#### Given information

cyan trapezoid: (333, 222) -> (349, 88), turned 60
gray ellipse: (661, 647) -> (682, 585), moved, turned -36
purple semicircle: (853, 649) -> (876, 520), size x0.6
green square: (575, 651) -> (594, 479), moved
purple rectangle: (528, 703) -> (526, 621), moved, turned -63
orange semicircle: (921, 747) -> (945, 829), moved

########

Required work – What is wanted is the line containing "green square: (575, 651) -> (594, 479), moved" and every line after it through the last line of the entries, printed exactly.

Task result –
green square: (575, 651) -> (594, 479), moved
purple rectangle: (528, 703) -> (526, 621), moved, turned -63
orange semicircle: (921, 747) -> (945, 829), moved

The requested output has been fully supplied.